(EXERCISE INSTRUCTIONS): Check each line of the records for "cone"; collect those that have it.

(DATA RECORDS):
----------------

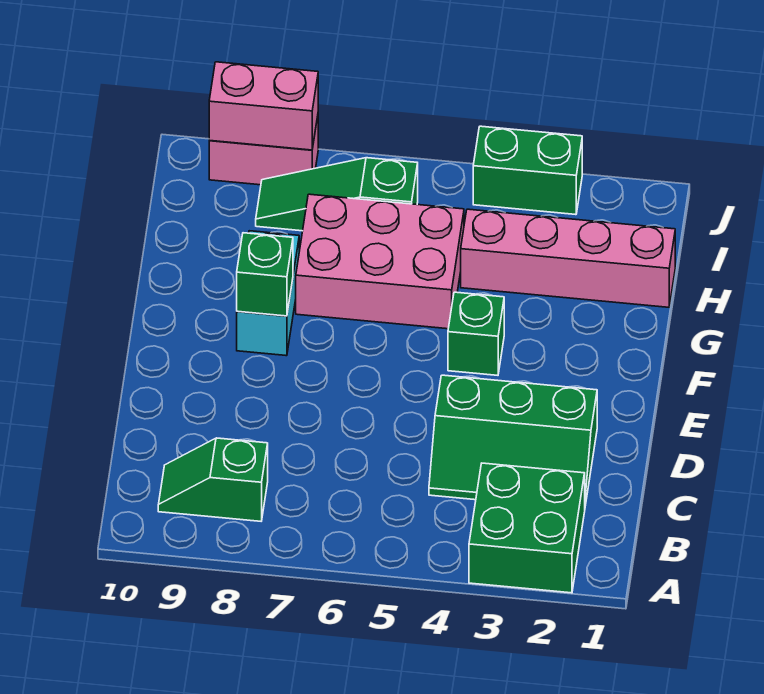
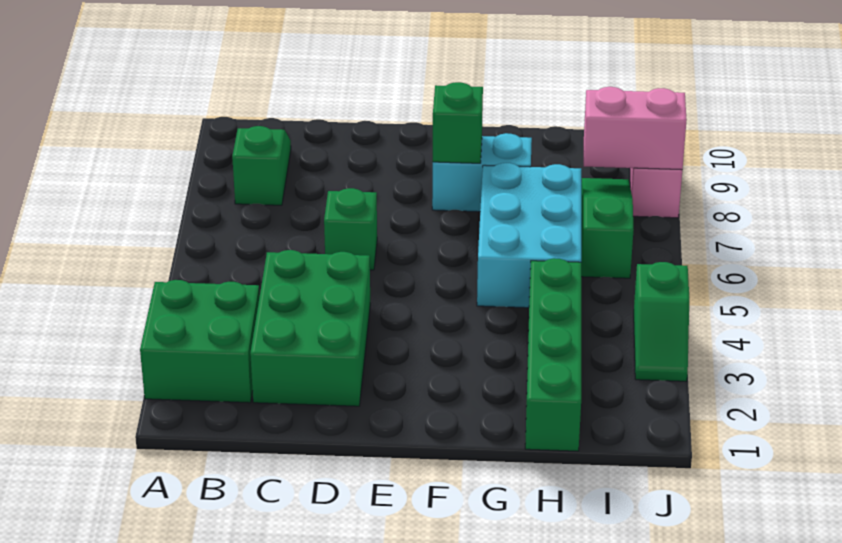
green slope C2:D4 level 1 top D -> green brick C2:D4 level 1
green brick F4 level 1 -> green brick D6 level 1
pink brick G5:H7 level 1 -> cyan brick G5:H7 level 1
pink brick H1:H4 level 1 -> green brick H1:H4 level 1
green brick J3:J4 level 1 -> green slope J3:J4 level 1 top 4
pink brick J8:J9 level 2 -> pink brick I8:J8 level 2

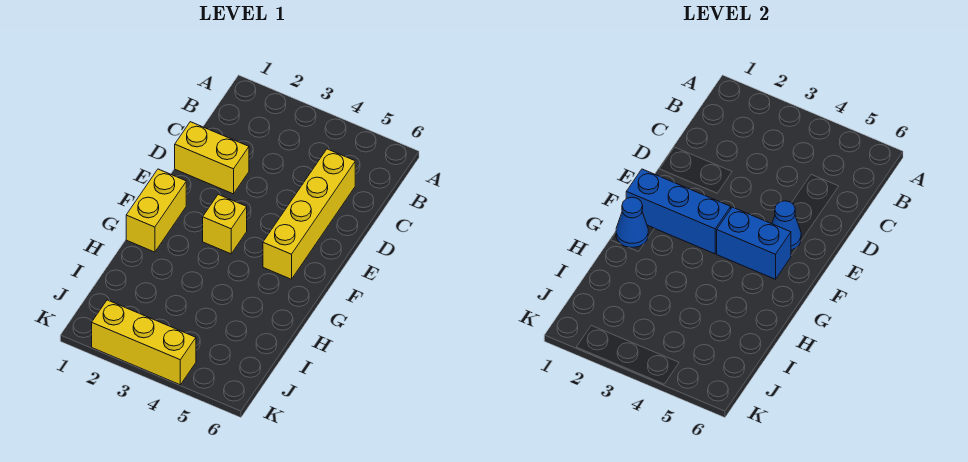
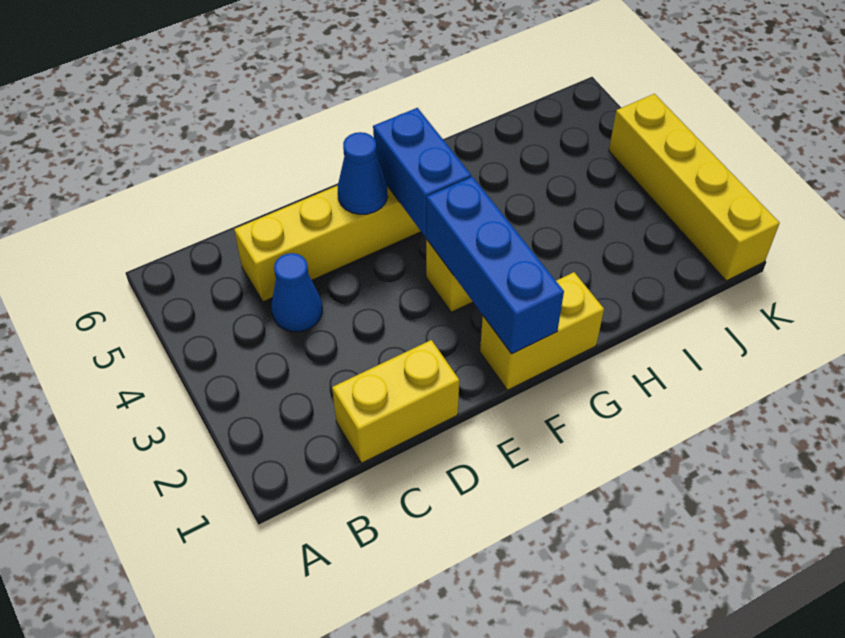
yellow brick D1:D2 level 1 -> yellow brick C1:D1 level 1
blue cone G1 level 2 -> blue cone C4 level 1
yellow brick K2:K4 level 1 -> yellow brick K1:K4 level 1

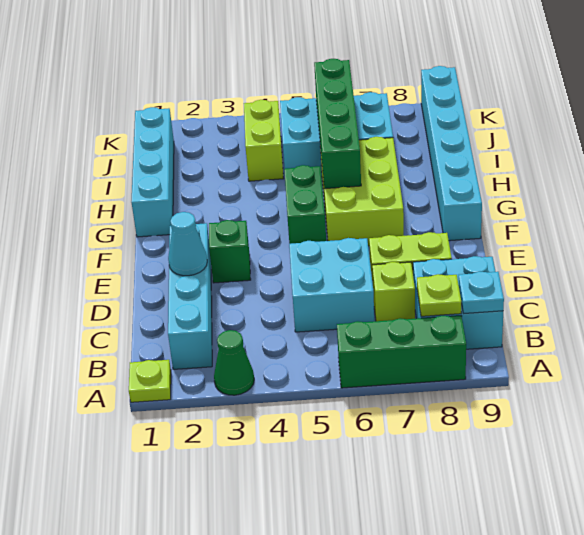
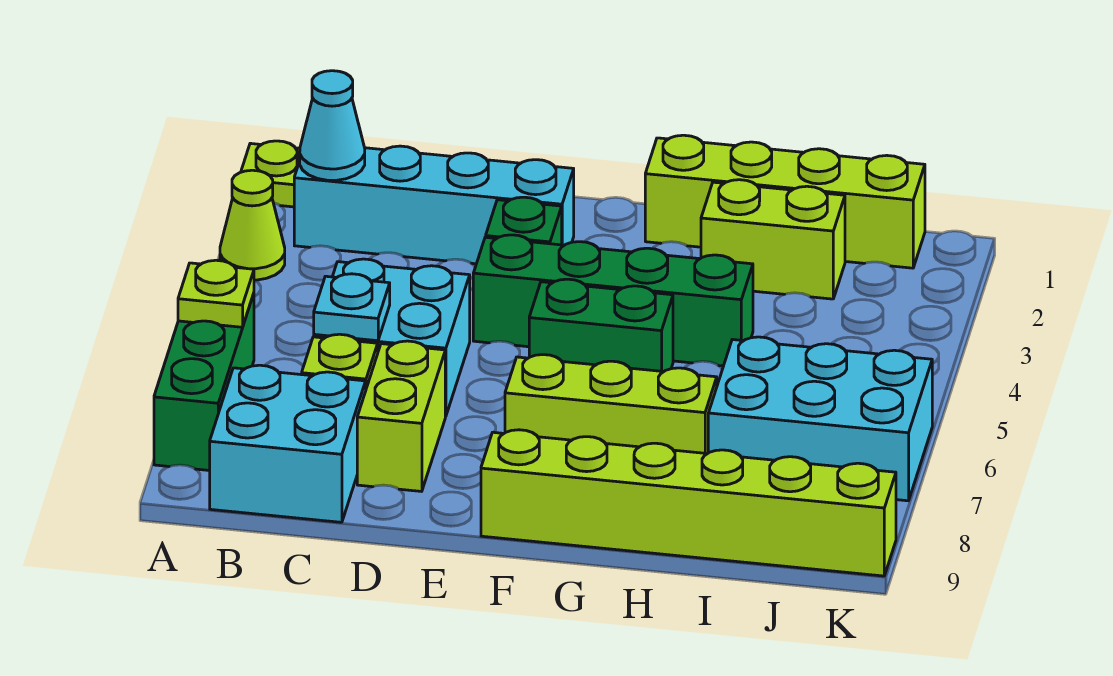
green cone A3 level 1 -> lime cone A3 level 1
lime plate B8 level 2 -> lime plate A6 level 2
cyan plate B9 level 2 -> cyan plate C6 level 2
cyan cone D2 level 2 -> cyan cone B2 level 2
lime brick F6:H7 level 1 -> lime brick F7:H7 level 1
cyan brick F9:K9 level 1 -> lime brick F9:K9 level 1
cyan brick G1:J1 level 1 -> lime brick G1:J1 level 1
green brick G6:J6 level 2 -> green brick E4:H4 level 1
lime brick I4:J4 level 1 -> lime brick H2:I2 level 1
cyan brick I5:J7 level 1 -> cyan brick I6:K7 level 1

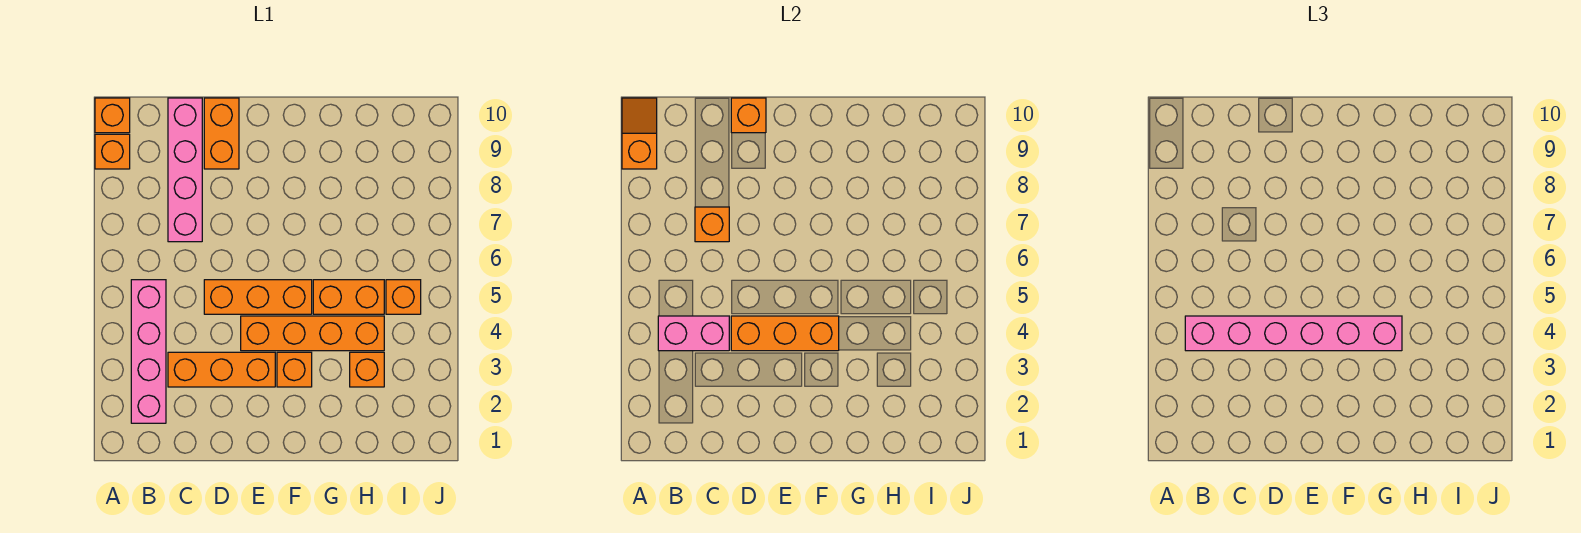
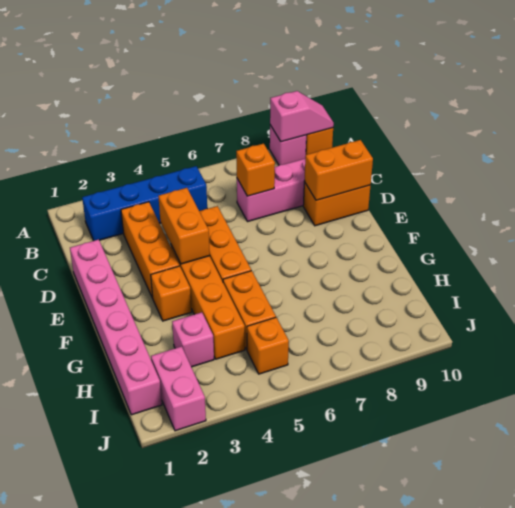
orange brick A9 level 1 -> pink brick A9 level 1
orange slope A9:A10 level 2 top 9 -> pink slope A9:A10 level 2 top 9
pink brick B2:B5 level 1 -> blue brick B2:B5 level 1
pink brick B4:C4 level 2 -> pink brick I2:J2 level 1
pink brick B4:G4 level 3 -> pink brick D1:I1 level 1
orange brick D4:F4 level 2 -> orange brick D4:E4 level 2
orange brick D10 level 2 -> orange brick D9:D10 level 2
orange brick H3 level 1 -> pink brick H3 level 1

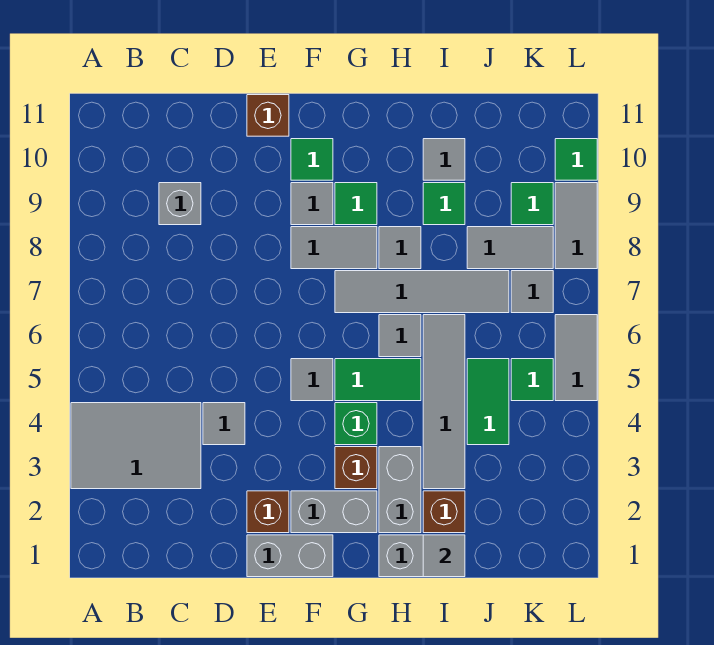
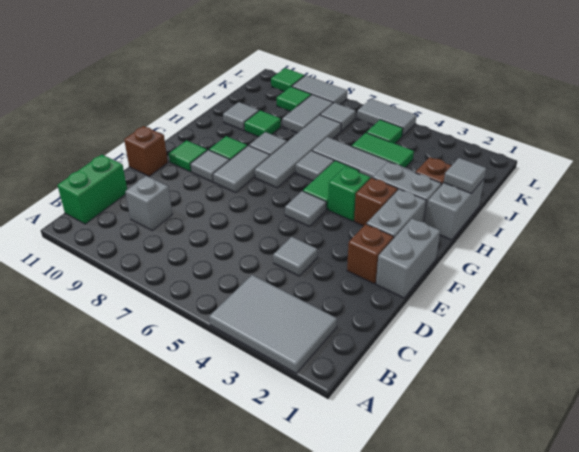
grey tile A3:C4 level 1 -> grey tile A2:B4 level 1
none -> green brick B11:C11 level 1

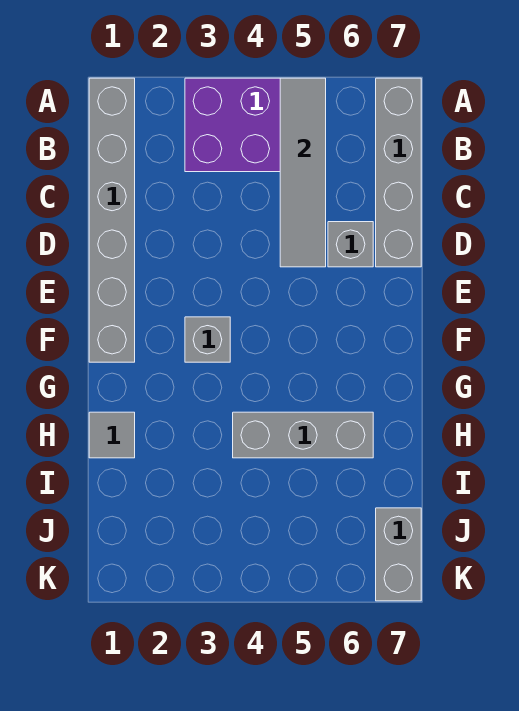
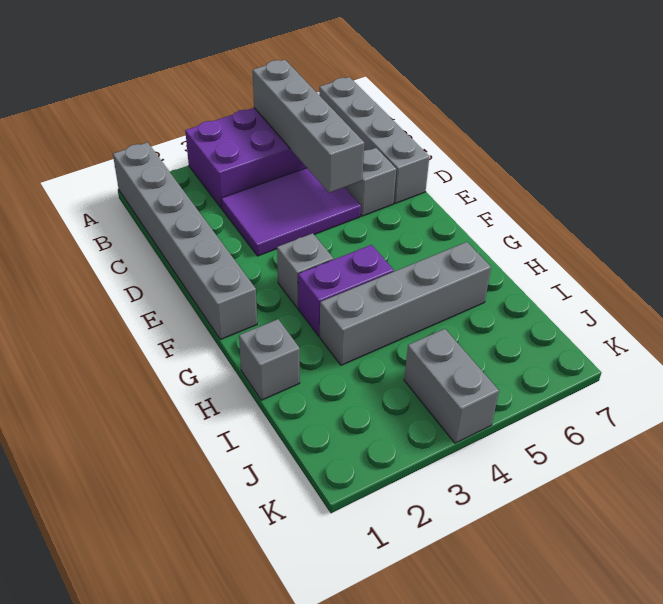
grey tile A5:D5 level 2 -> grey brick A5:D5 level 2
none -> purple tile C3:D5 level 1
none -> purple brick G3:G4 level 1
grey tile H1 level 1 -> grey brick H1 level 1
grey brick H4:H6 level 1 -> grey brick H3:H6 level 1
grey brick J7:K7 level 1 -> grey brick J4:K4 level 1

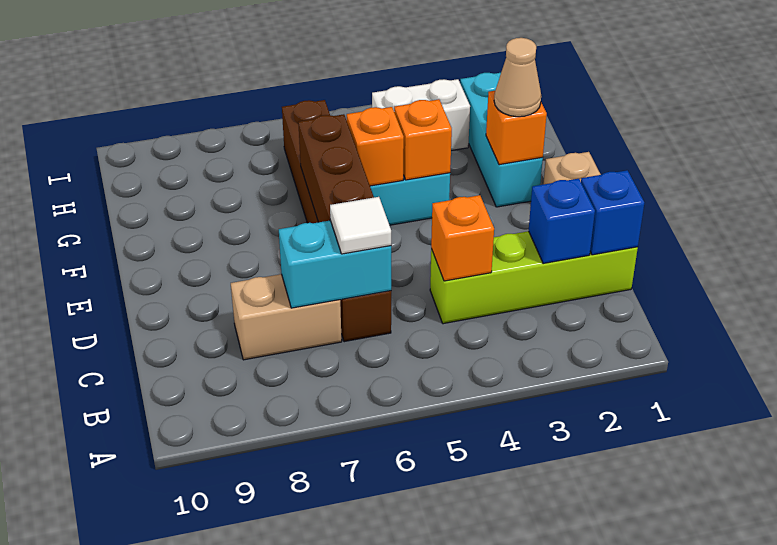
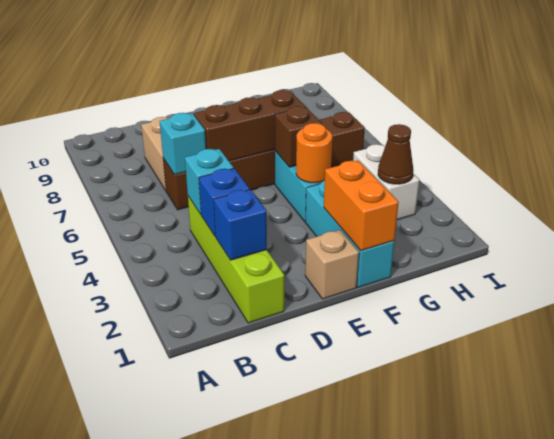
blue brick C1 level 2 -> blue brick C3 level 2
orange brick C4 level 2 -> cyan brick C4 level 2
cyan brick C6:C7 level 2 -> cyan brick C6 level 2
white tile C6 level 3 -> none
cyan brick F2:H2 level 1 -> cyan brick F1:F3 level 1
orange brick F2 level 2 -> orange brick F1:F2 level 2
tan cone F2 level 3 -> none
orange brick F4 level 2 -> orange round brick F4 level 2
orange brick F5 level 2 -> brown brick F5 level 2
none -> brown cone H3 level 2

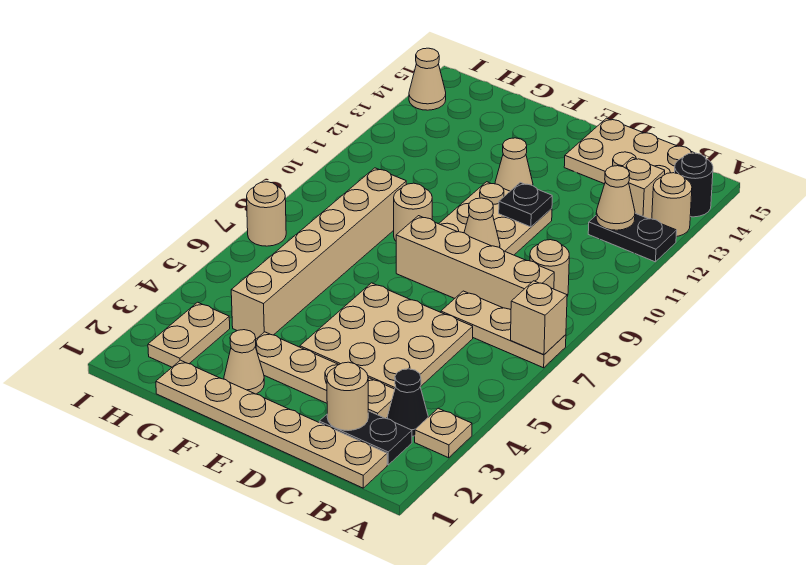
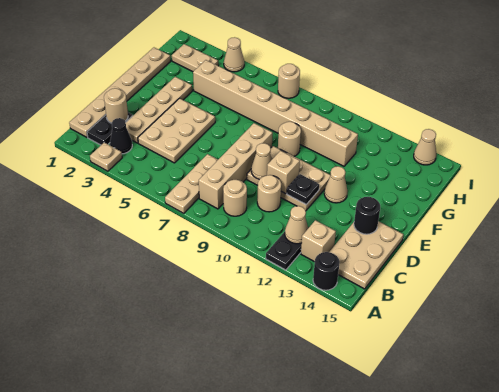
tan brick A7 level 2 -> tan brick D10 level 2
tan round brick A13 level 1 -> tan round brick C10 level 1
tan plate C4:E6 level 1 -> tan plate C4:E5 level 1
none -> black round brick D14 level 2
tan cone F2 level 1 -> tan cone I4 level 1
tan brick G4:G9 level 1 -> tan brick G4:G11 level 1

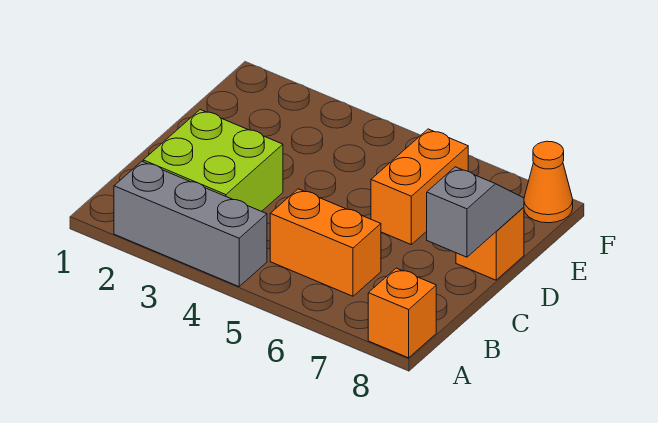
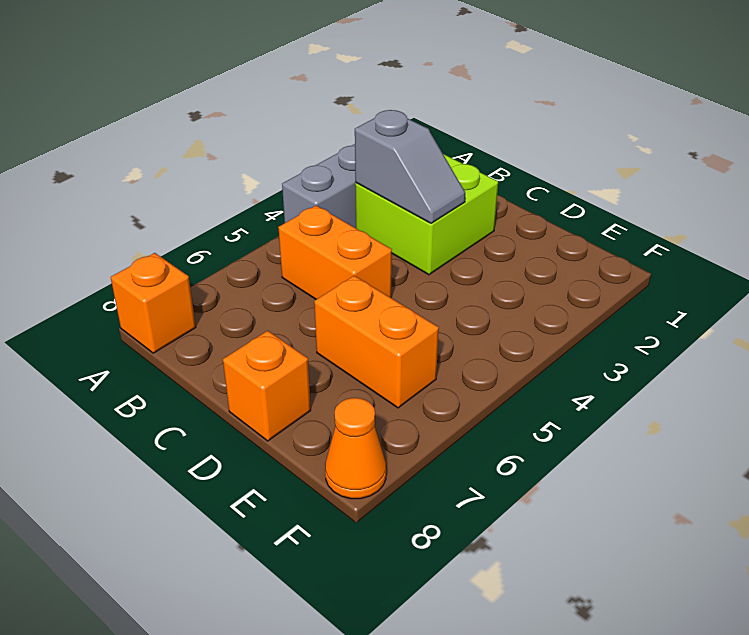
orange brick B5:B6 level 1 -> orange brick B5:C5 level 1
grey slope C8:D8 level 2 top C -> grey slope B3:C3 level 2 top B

----------------

(FINISHED EXERCISE):
blue cone G1 level 2 -> blue cone C4 level 1
green cone A3 level 1 -> lime cone A3 level 1
cyan cone D2 level 2 -> cyan cone B2 level 2
tan cone F2 level 3 -> none
none -> brown cone H3 level 2
tan cone F2 level 1 -> tan cone I4 level 1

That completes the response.